Saved data entries
»»
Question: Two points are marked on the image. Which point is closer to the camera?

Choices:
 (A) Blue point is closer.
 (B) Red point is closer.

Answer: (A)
««
Reproduce the listing with each instance of "closer" changed to "nearer", keeping all other text identical.

Result for this task.
Question: Two points are marked on the image. Which point is nearer to the camera?

Choices:
 (A) Blue point is nearer.
 (B) Red point is nearer.

Answer: (A)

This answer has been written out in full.